• **Task description**: Exclude the pictures and set down, unaltered, the lines from the one that holds "R1: 47k (AGND, VDD) -> none" through the end of the data.

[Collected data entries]
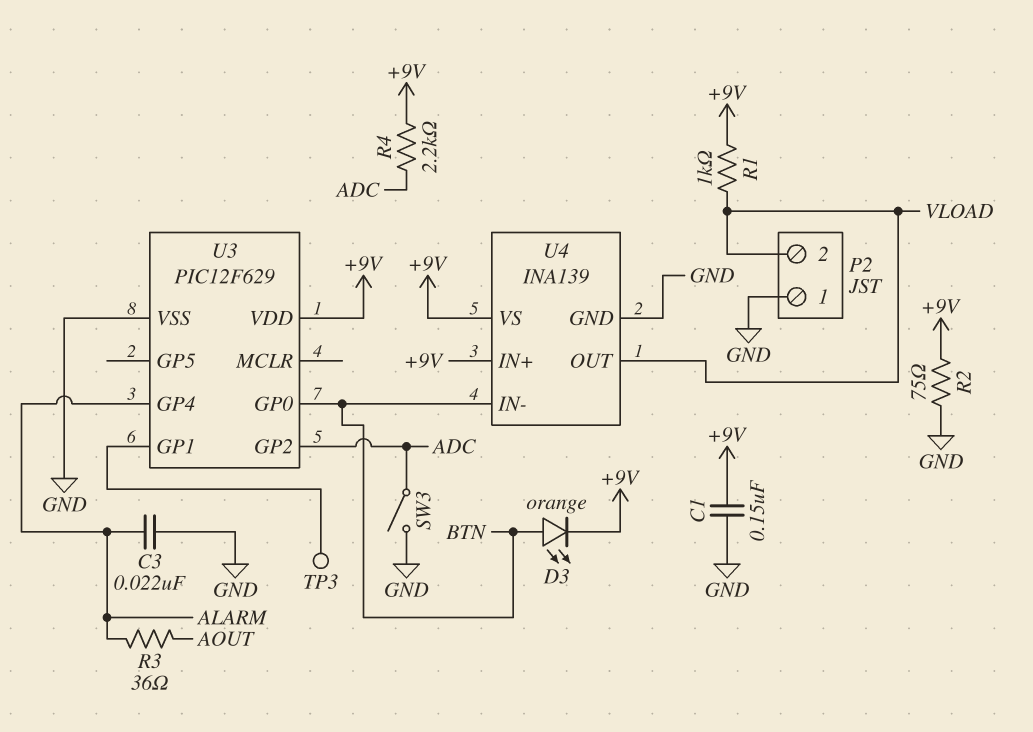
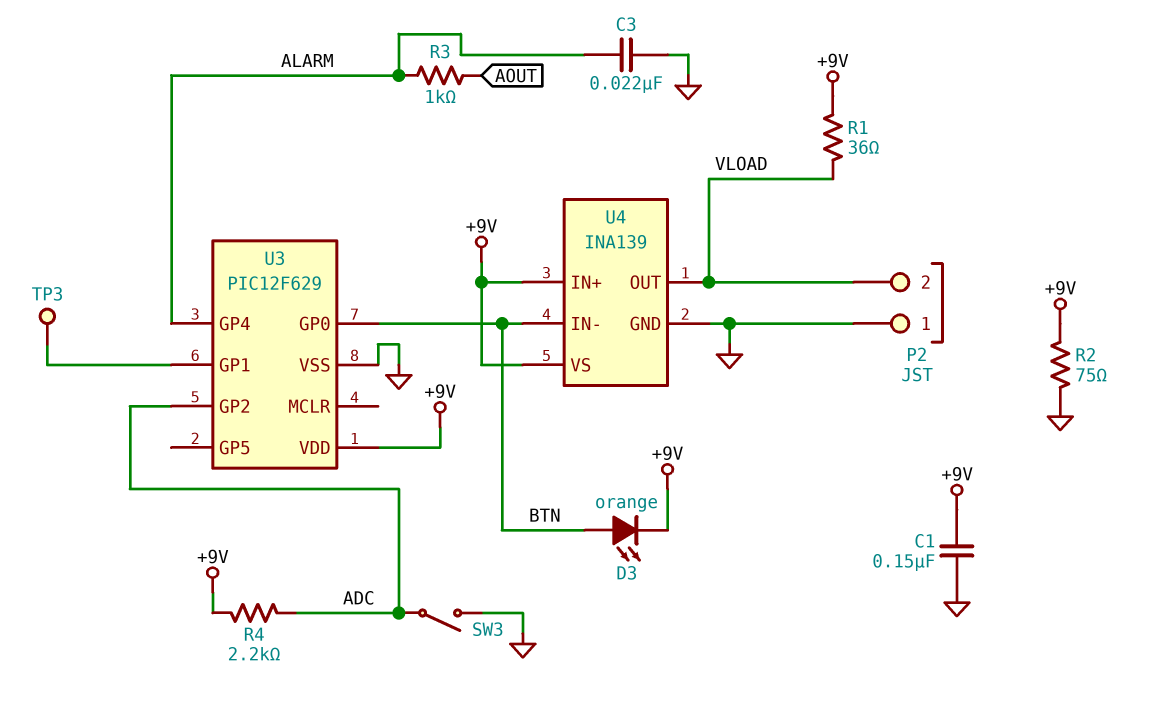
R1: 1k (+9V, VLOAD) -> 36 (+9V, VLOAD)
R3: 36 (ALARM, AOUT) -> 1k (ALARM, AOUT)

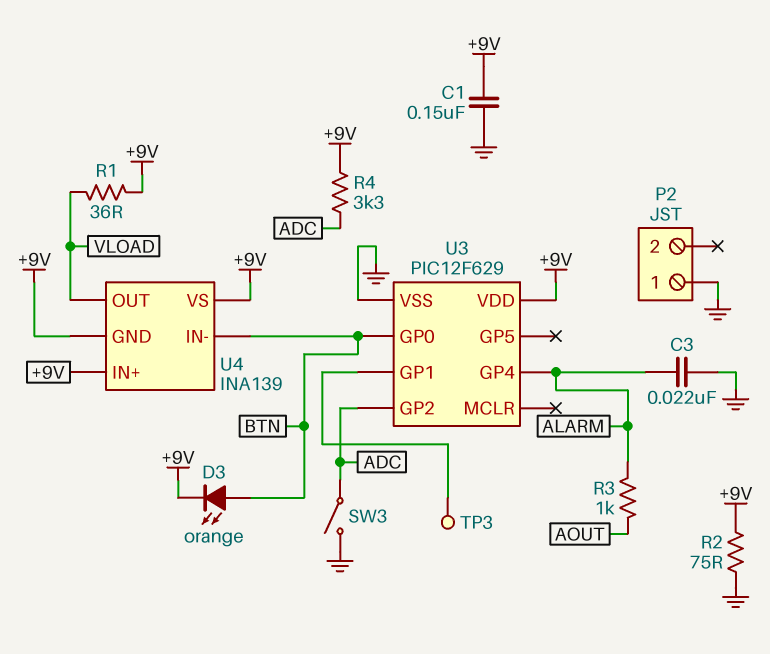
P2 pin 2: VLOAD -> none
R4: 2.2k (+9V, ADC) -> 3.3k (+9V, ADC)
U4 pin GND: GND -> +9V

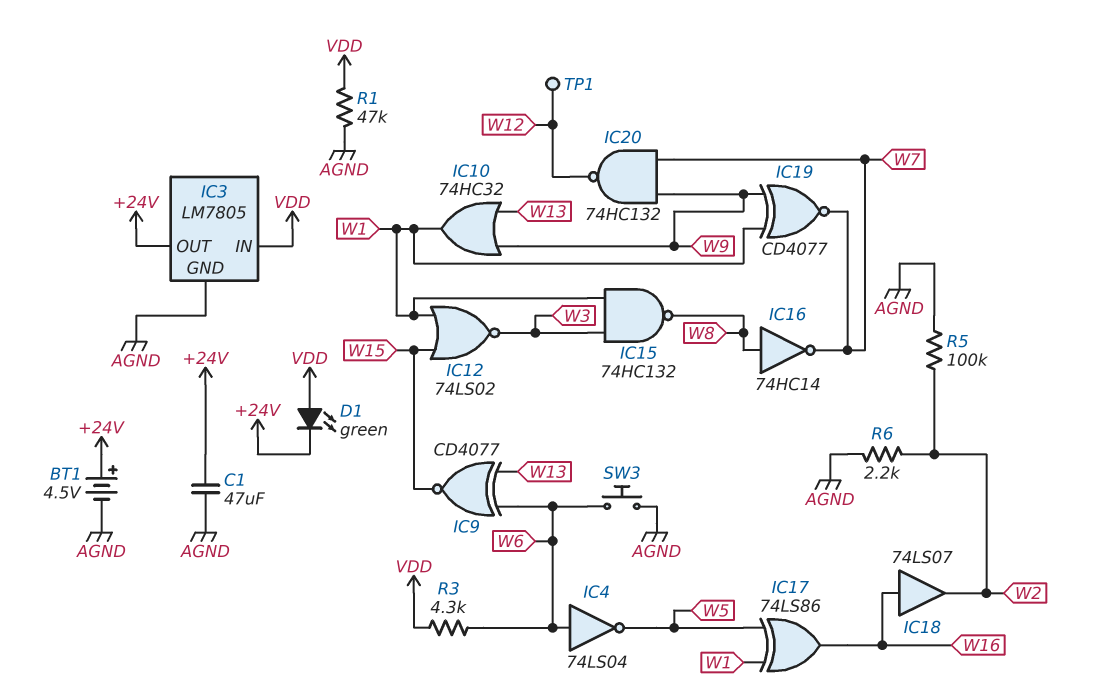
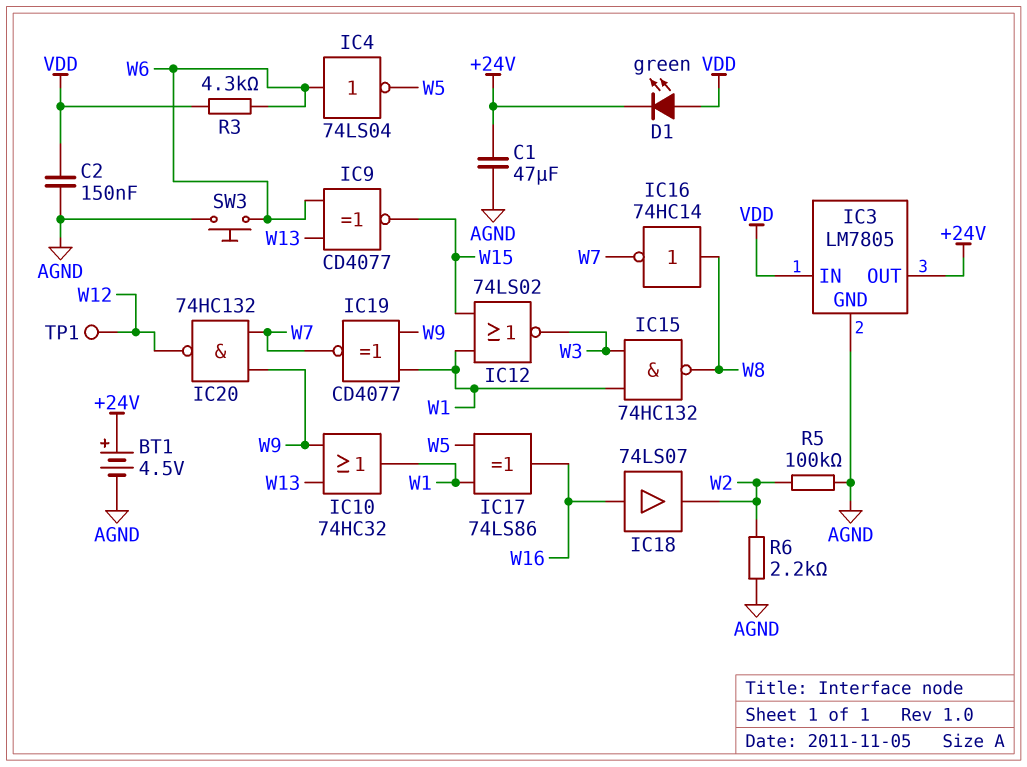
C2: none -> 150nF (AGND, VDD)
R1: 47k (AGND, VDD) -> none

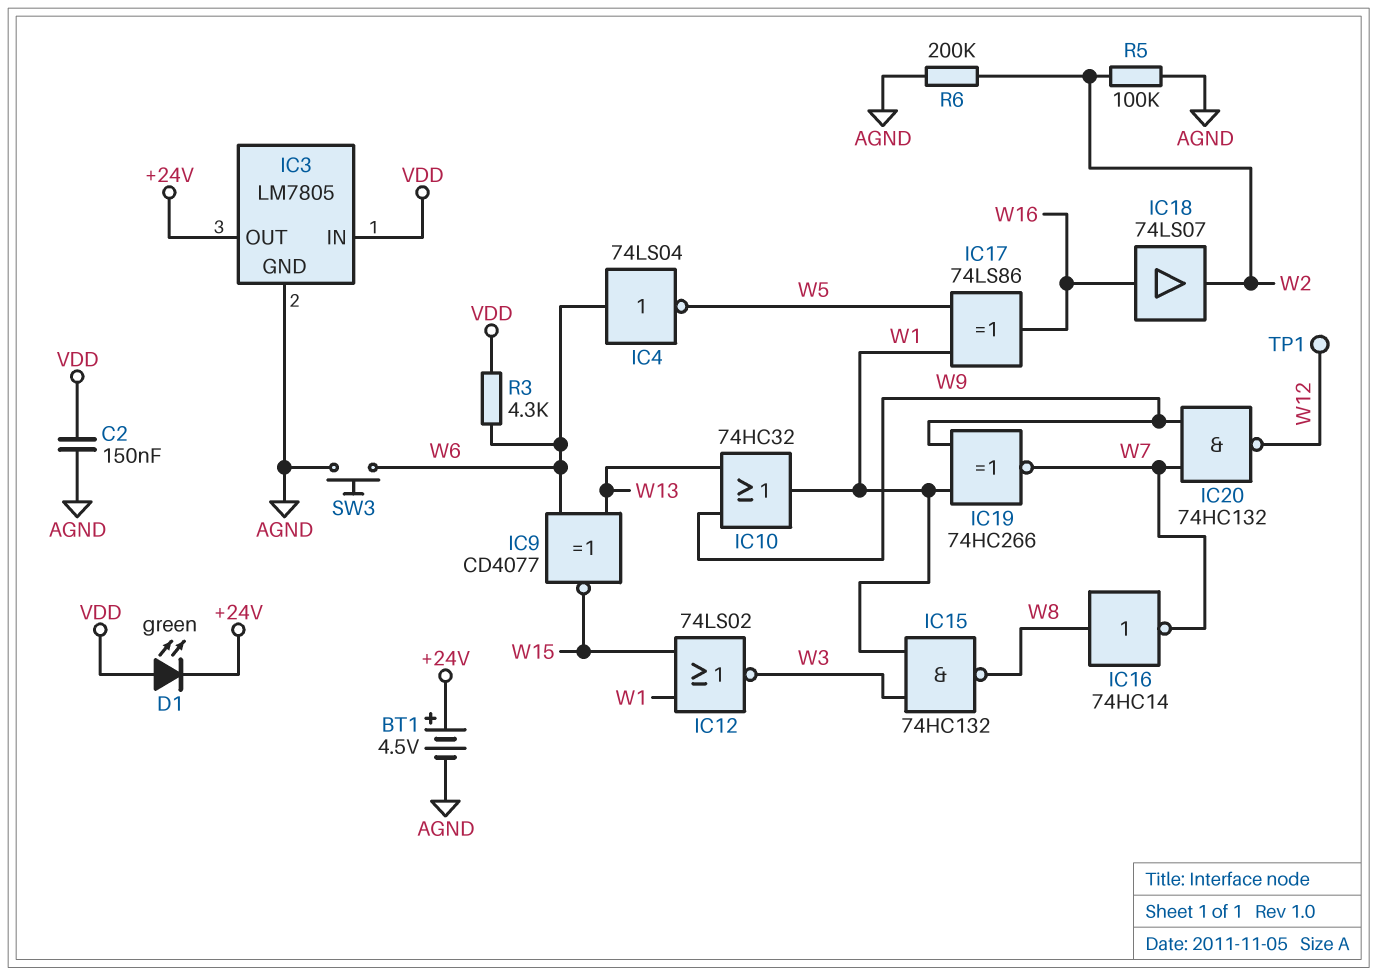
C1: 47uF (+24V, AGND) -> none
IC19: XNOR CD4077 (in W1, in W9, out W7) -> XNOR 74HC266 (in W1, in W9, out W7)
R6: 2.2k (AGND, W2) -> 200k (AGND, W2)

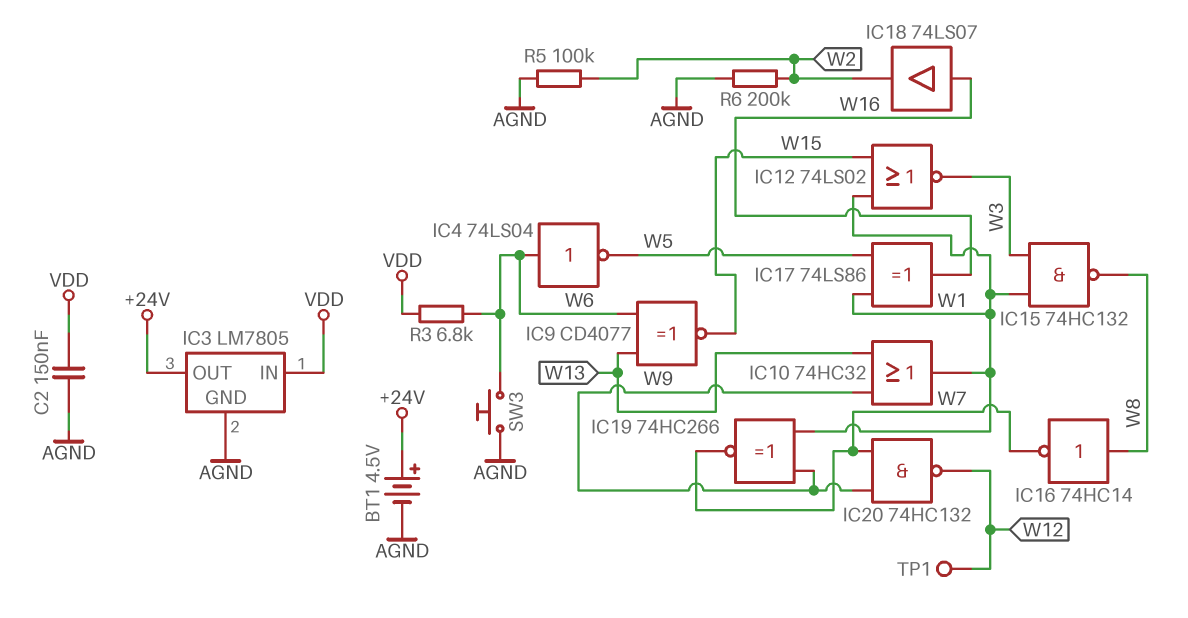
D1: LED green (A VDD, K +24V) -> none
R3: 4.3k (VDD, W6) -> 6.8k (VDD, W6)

• **Solution for this exercise**:
R1: 47k (AGND, VDD) -> none

C1: 47uF (+24V, AGND) -> none
IC19: XNOR CD4077 (in W1, in W9, out W7) -> XNOR 74HC266 (in W1, in W9, out W7)
R6: 2.2k (AGND, W2) -> 200k (AGND, W2)

D1: LED green (A VDD, K +24V) -> none
R3: 4.3k (VDD, W6) -> 6.8k (VDD, W6)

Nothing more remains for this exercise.